__Input material__.
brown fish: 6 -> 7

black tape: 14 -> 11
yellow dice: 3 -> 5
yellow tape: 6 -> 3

---

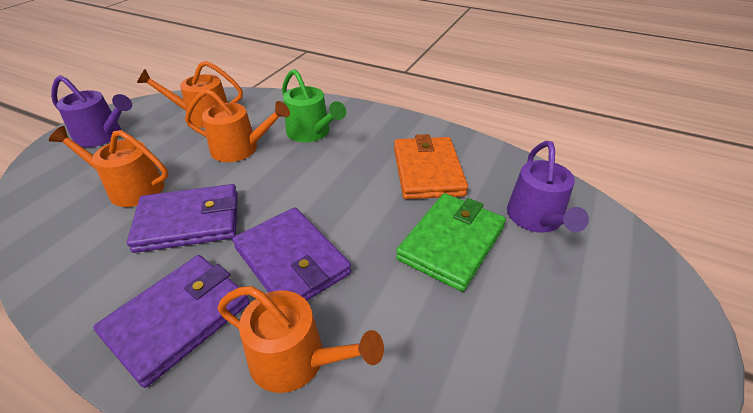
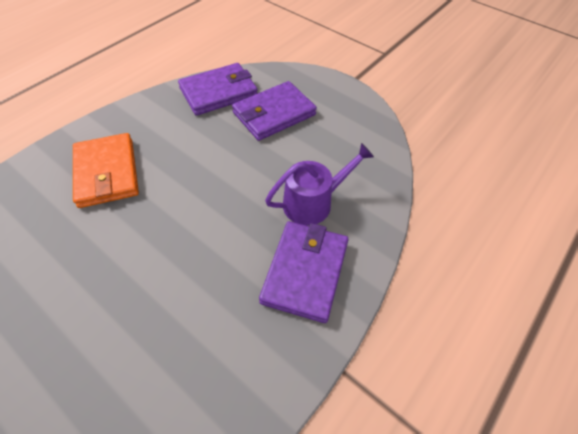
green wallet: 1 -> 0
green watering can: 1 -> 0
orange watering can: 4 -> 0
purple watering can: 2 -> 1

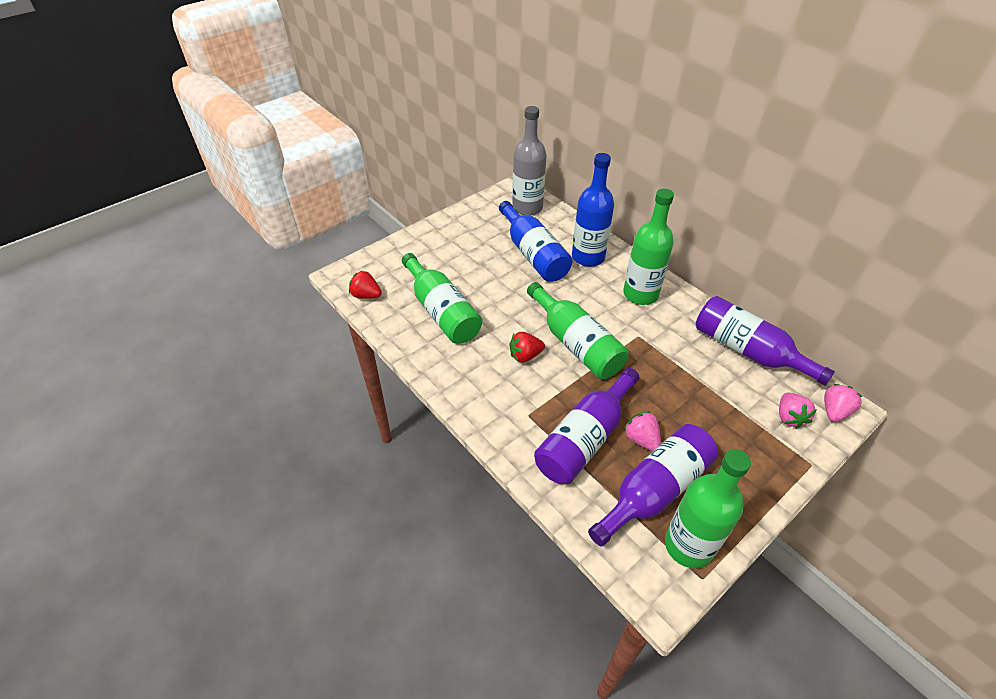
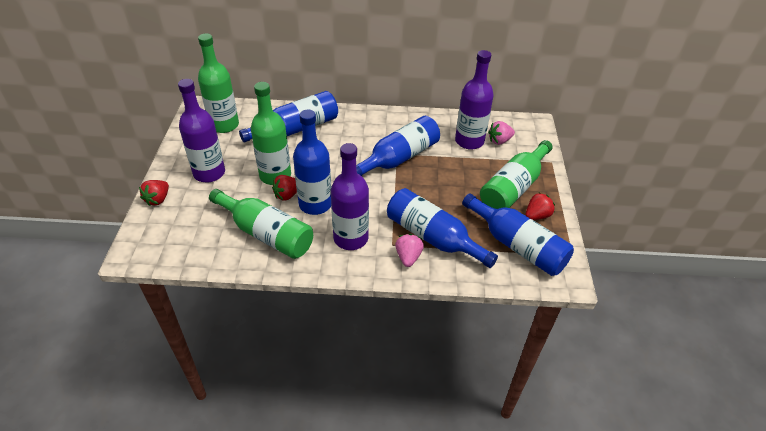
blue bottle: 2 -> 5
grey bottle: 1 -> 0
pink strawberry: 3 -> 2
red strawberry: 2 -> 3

--

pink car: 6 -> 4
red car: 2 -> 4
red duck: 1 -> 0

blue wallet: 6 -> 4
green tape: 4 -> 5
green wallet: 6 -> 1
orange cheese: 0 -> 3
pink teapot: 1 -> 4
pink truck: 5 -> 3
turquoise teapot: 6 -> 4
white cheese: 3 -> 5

__The problem__.
Scan the lines above for "blue bottle: 2 -> 5" and for "red strawberry: 2 -> 3". Repeat exactly the line holding each of them and every line in between.

__Task solution__.
blue bottle: 2 -> 5
grey bottle: 1 -> 0
pink strawberry: 3 -> 2
red strawberry: 2 -> 3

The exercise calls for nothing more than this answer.